Task for the records below: count the lines that contain the word "none" and give only that number.

*** Begin section ***

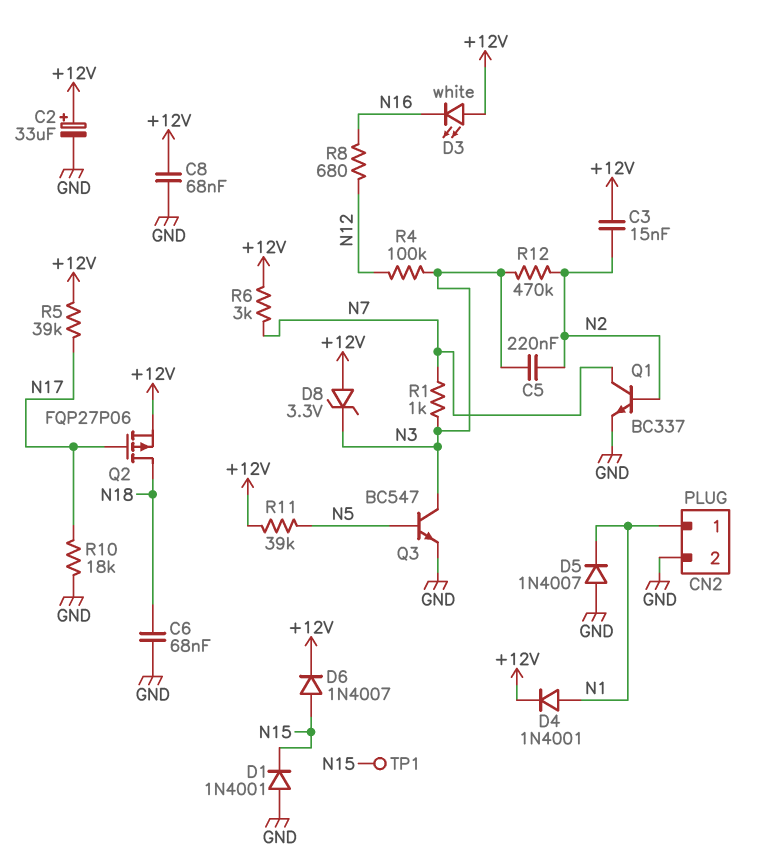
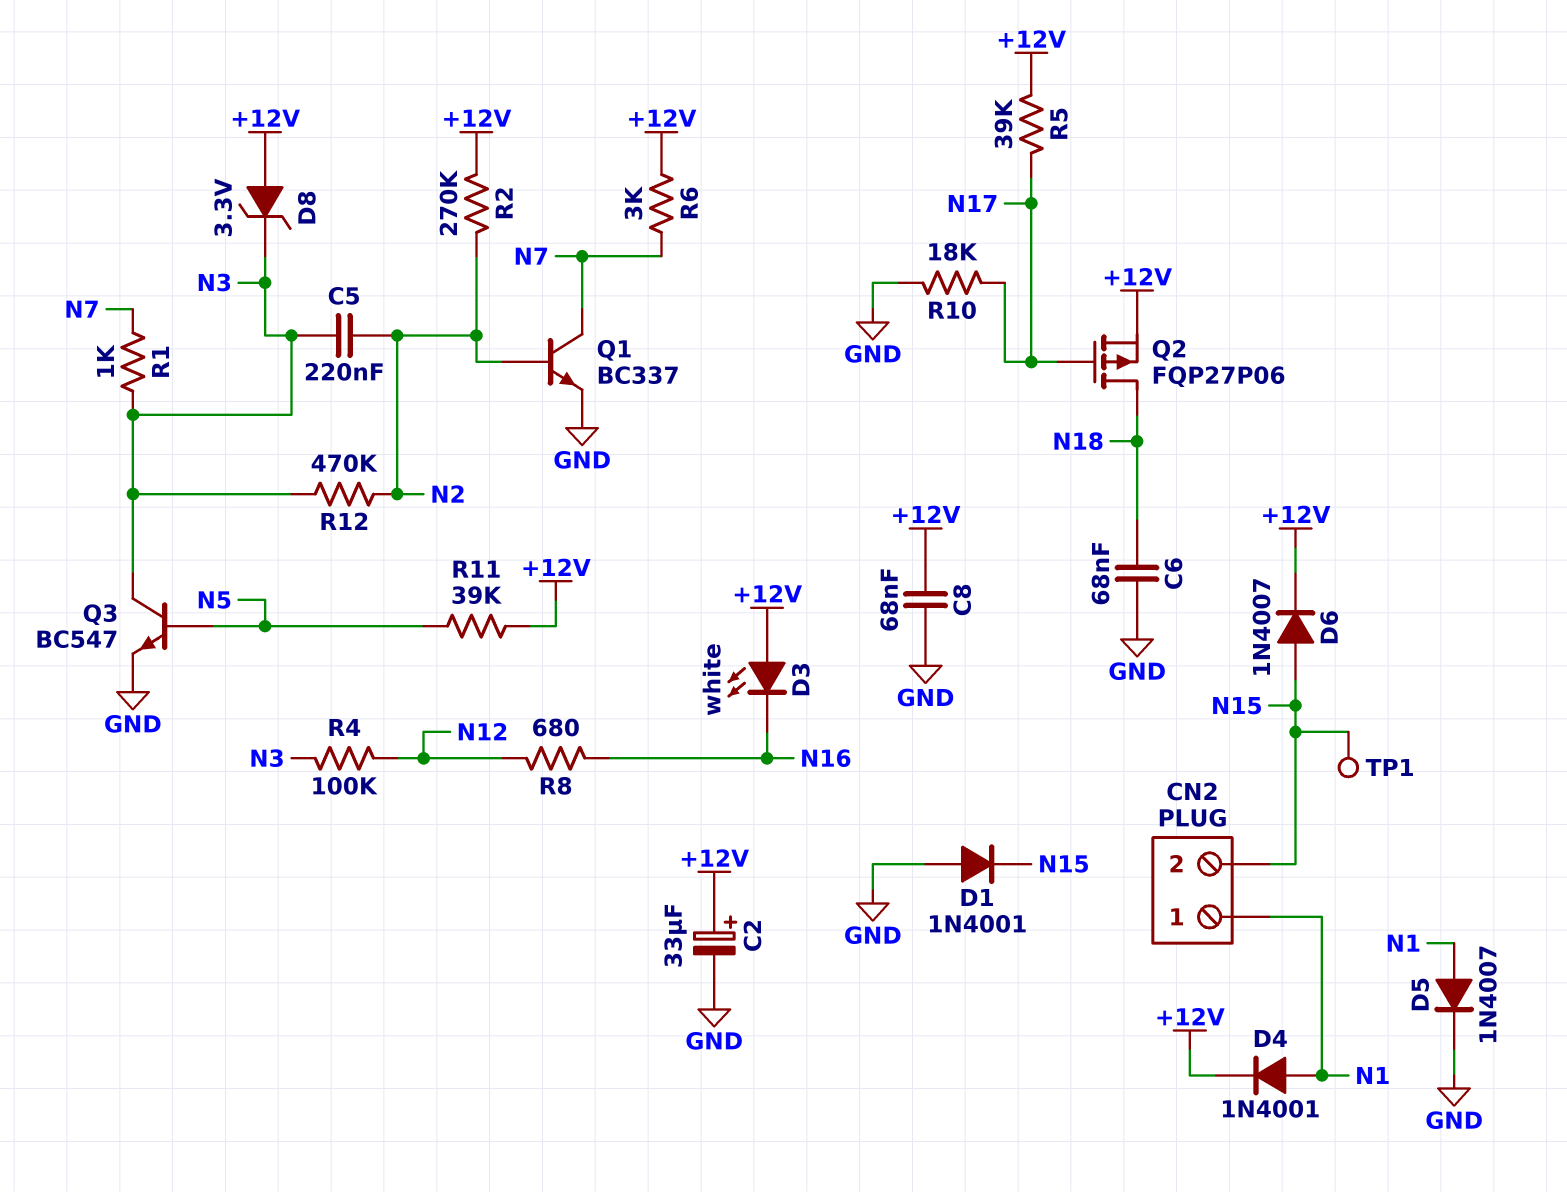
C3: 15nF (+12V, N2) -> none
CN2 pin 2: GND -> N15
D5: diode 1N4007 (A GND, K N1) -> diode 1N4007 (A N1, K GND)
R2: none -> 270k (+12V, N2)

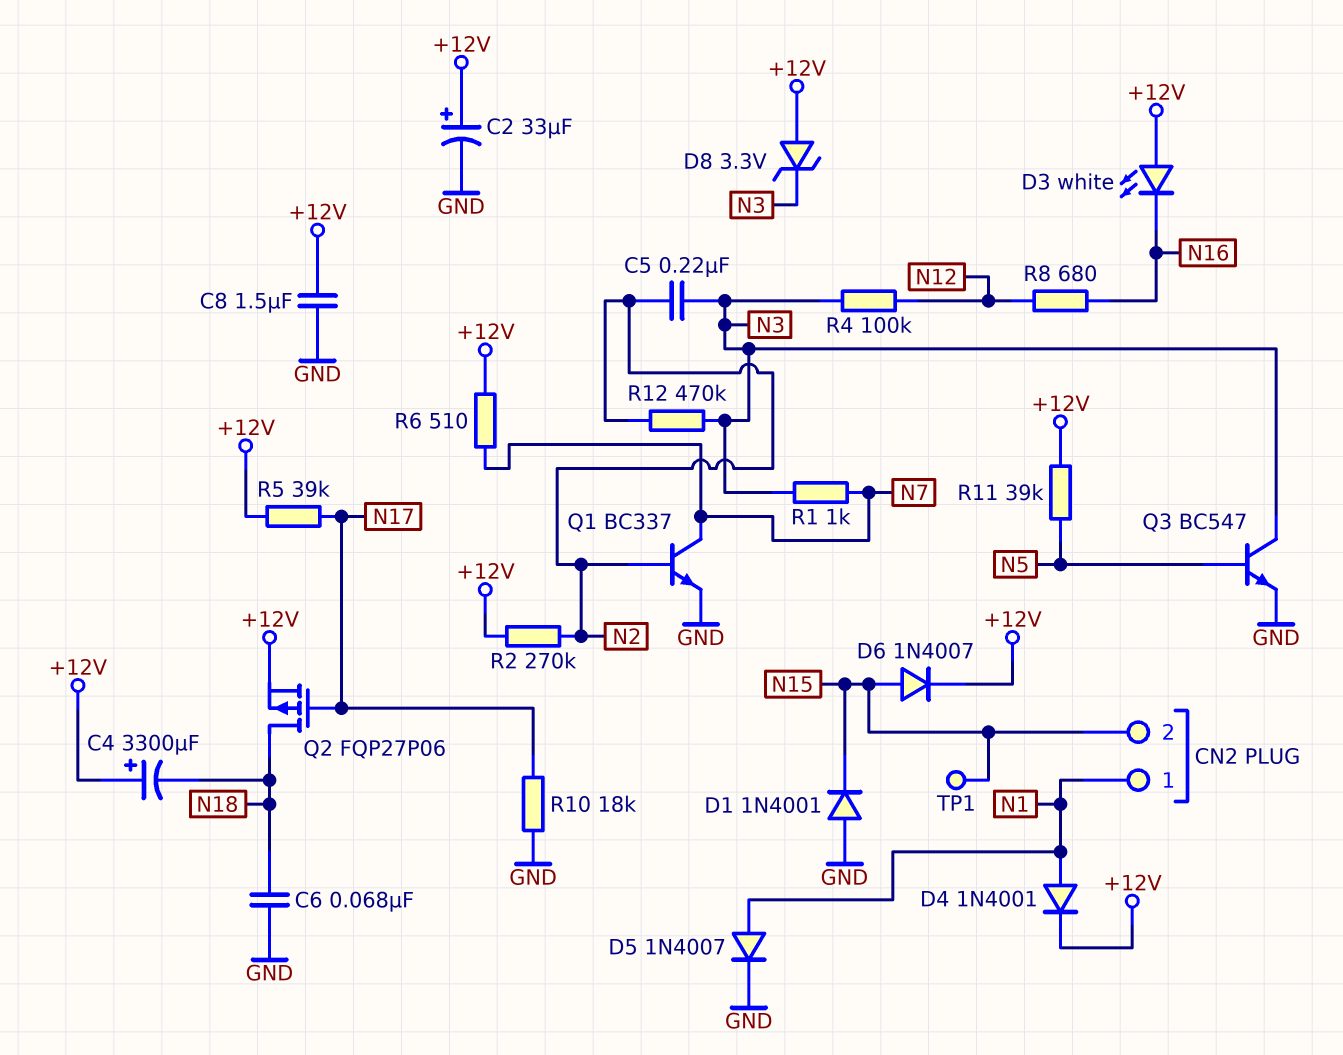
C4: none -> 3300uF (plus +12V, minus N18)
C8: 68nF (+12V, GND) -> 1.5uF (+12V, GND)
R6: 3k (+12V, N7) -> 510 (+12V, N7)

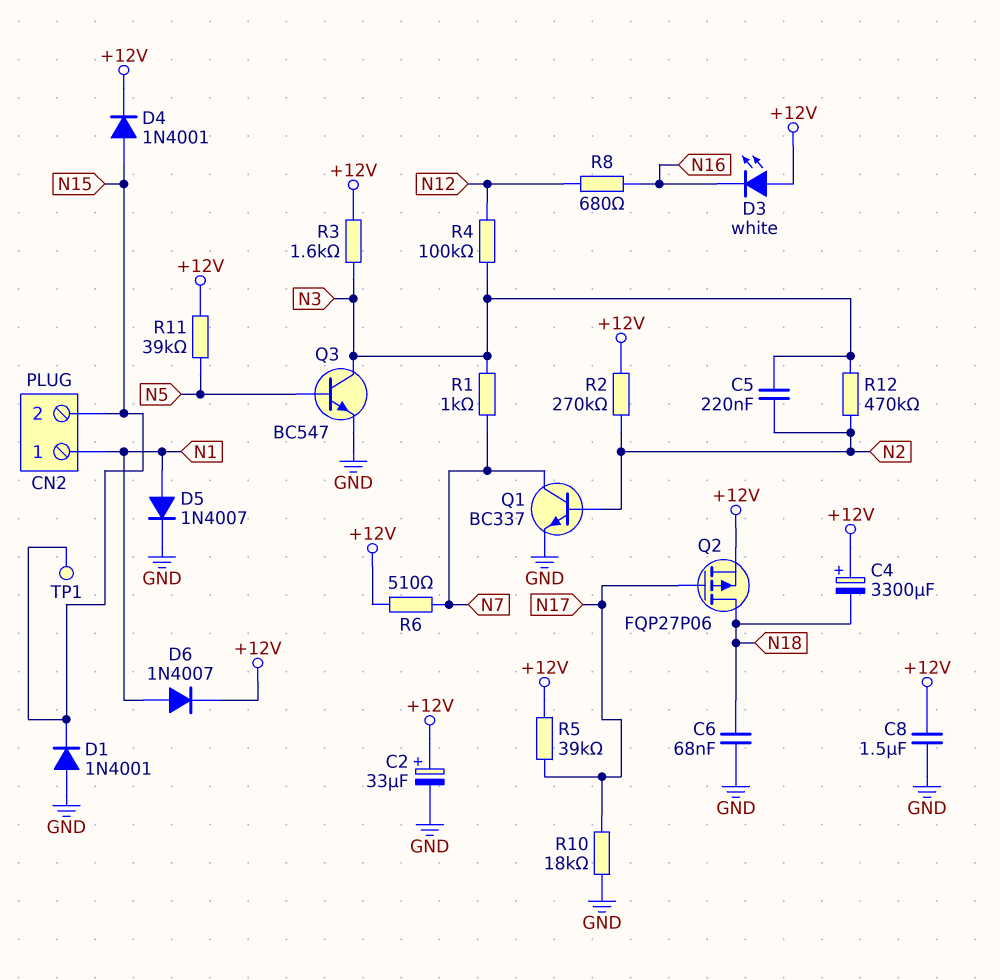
D4: diode 1N4001 (A N1, K +12V) -> diode 1N4001 (A N15, K +12V)
D6: diode 1N4007 (A N15, K +12V) -> diode 1N4007 (A N1, K +12V)
D8: zener 3.3V (A +12V, K N3) -> none
R3: none -> 1.6k (+12V, N3)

*** End section ***

> Task output: 5